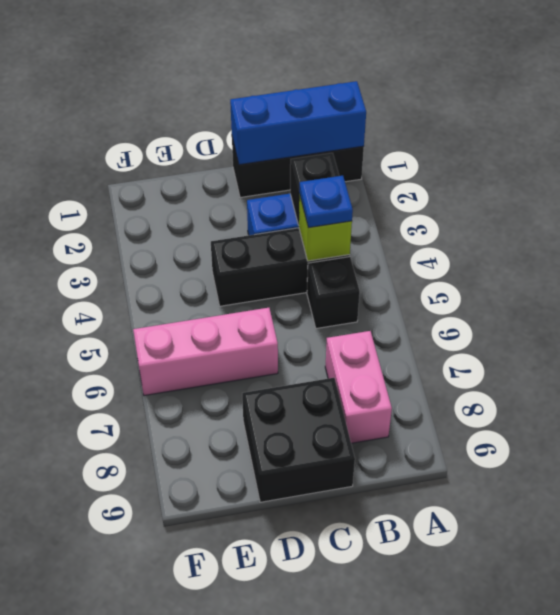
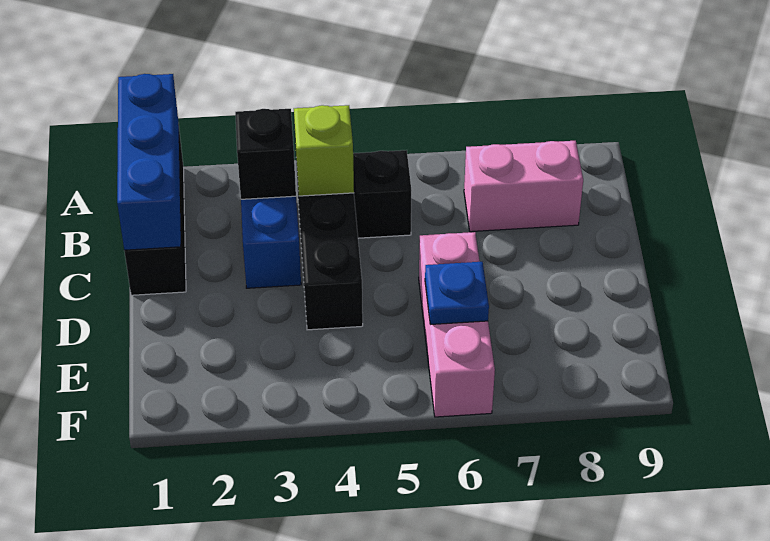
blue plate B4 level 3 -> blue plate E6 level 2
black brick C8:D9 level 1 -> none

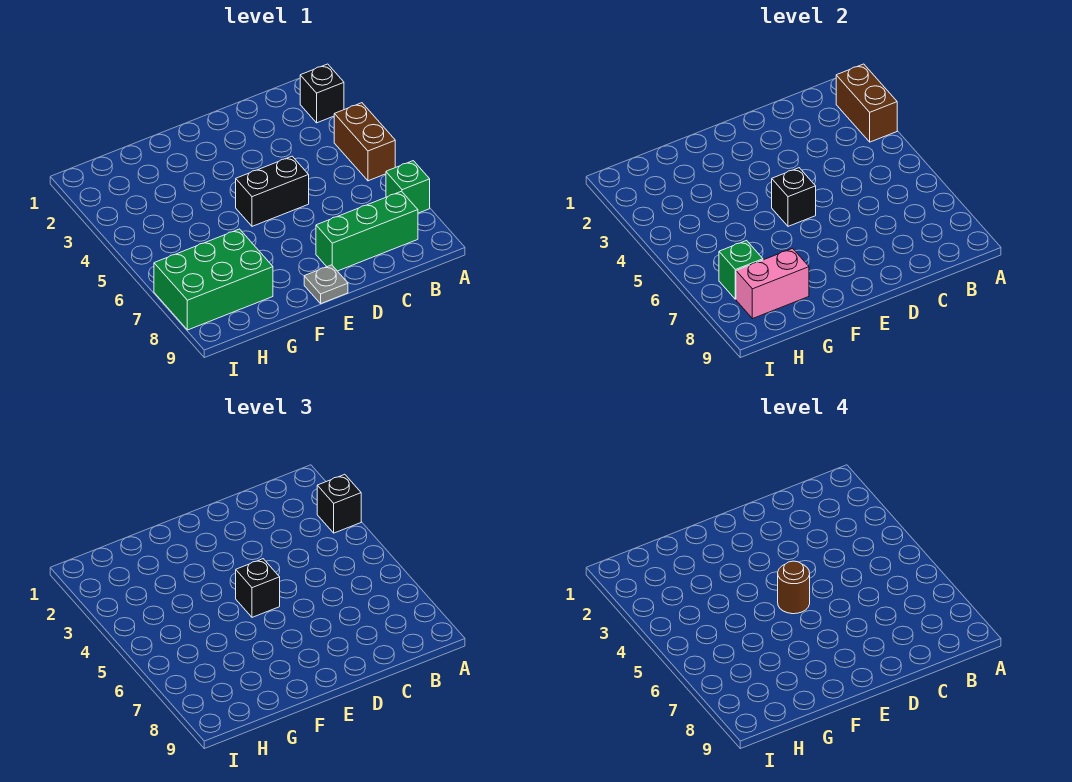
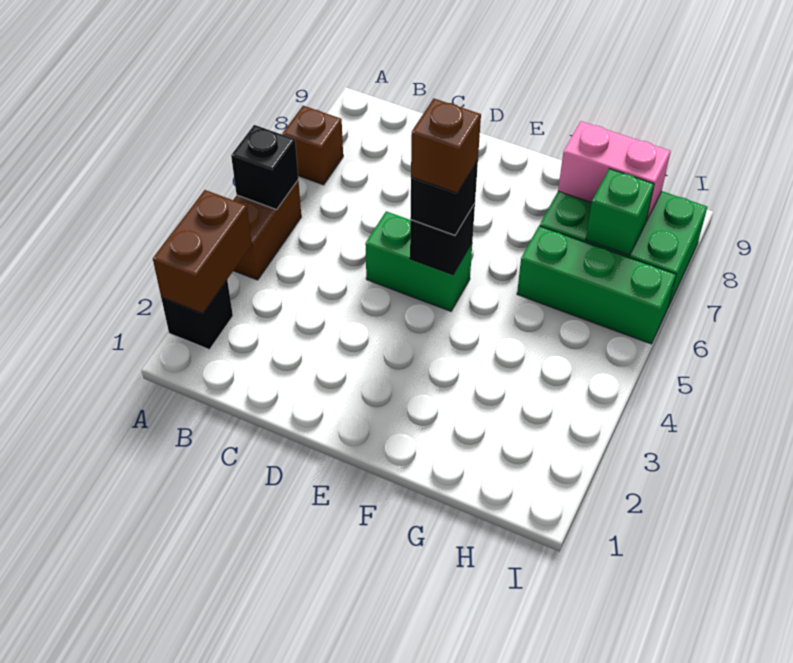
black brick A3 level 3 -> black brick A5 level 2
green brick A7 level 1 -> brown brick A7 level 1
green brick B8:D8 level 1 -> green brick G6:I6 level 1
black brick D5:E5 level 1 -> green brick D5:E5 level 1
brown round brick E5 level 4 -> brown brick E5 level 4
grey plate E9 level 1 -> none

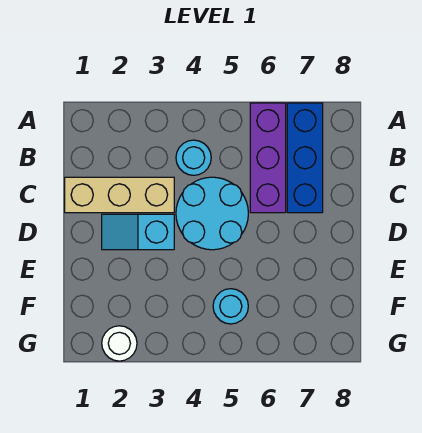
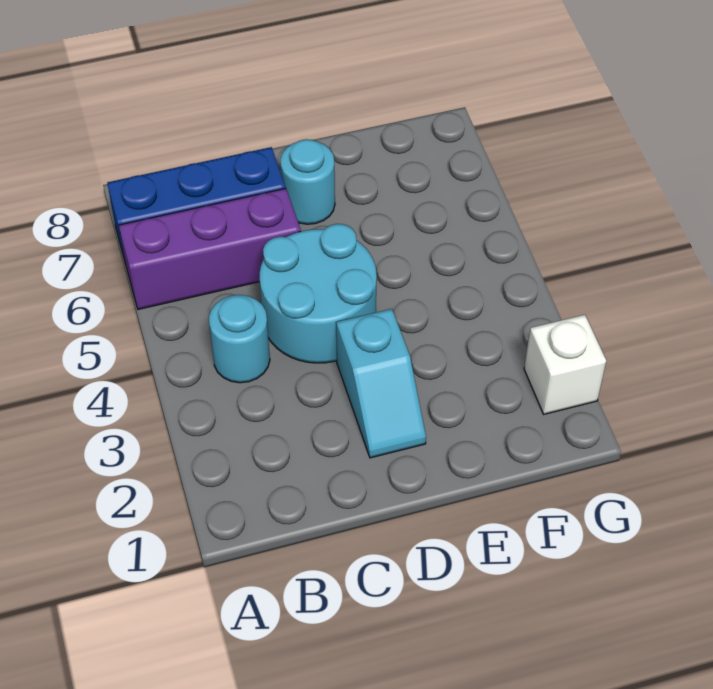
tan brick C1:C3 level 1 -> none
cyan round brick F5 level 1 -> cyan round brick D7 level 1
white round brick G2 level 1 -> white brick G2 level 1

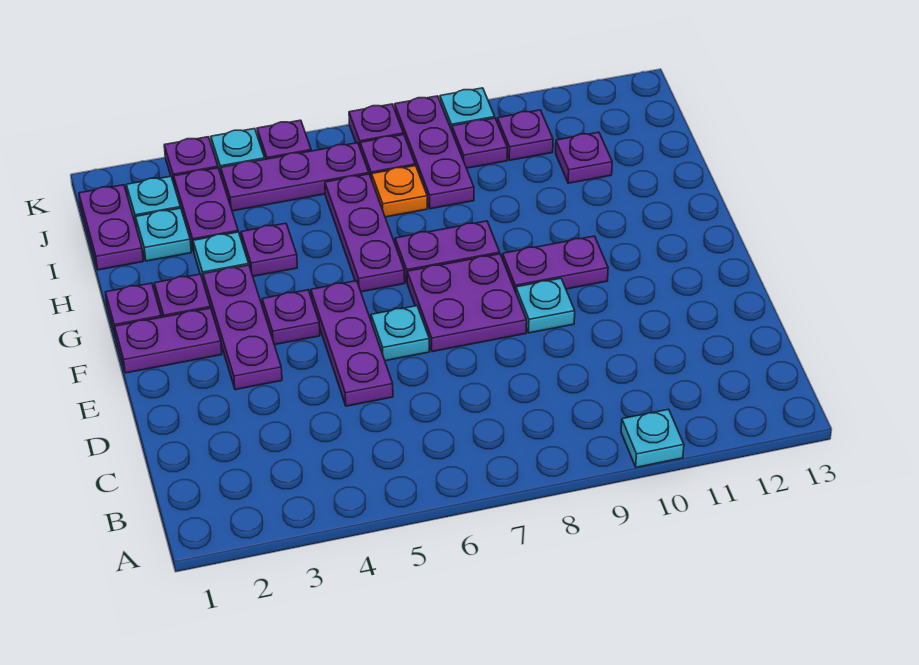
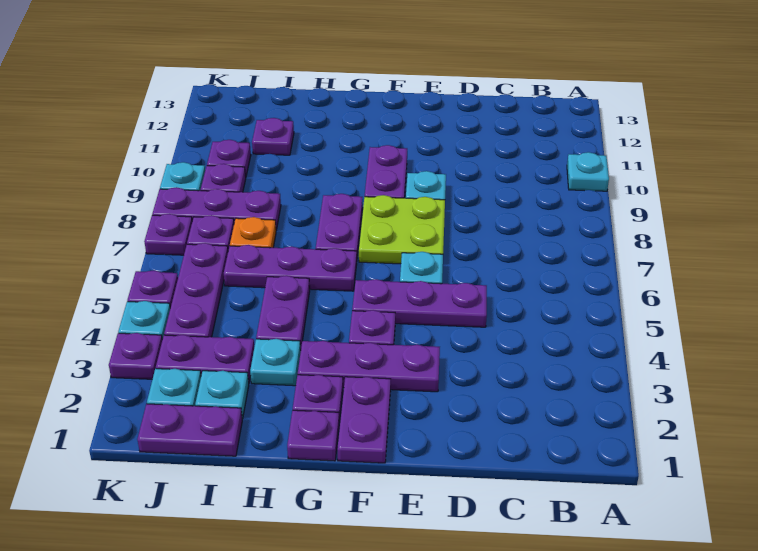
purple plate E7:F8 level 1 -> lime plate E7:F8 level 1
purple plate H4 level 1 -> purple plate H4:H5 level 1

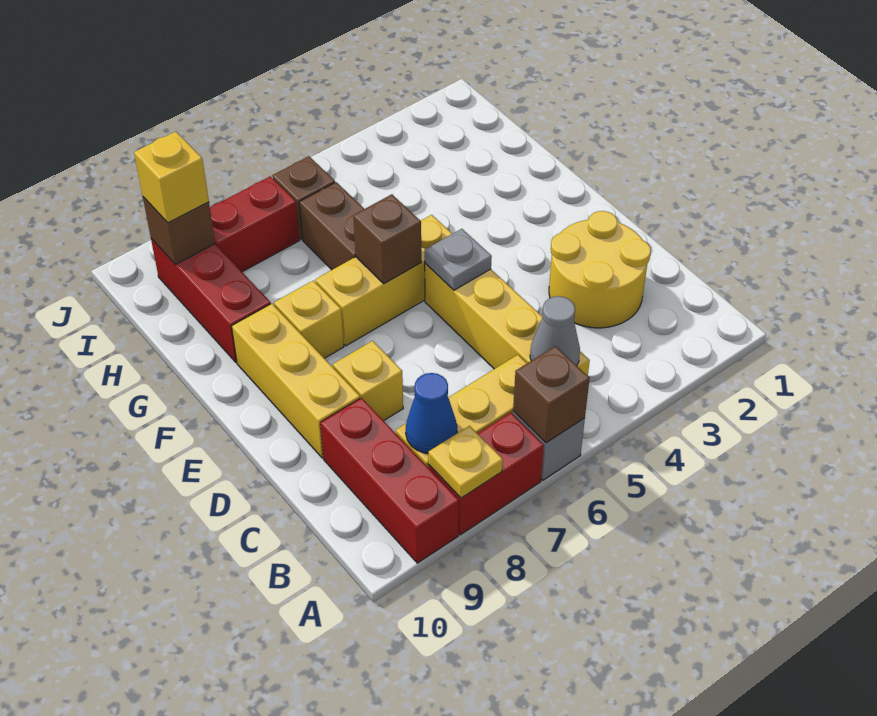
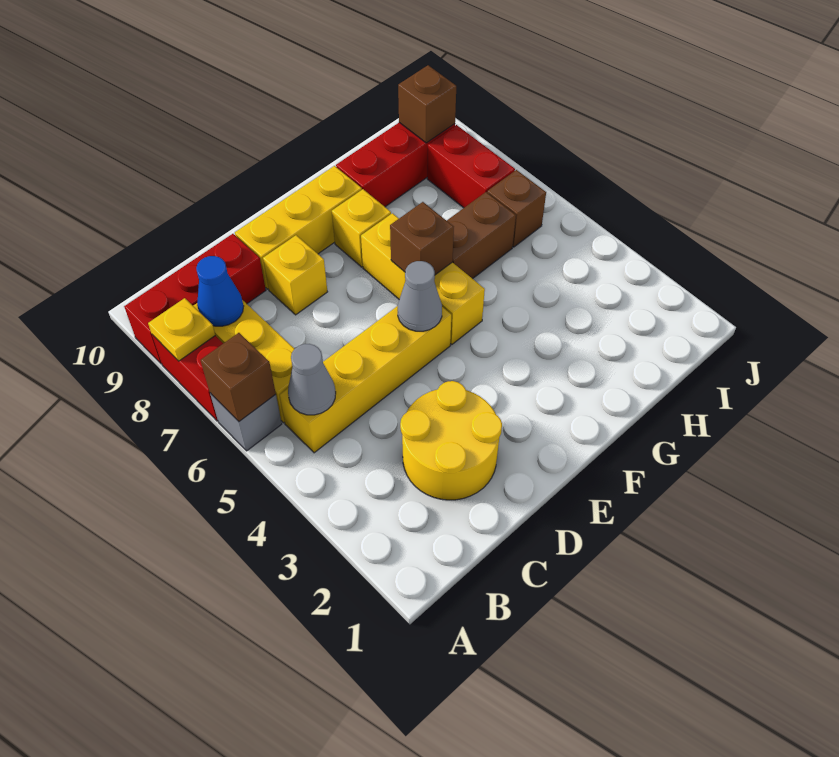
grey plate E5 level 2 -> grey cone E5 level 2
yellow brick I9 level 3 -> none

##########

§ **What is being asked**
What the answer needs is every line from the one with "purple plate H4 level" through the last line of the data, reproduced word for word and with pictures omitted.

§ **Solution for this exercise**
purple plate H4 level 1 -> purple plate H4:H5 level 1

grey plate E5 level 2 -> grey cone E5 level 2
yellow brick I9 level 3 -> none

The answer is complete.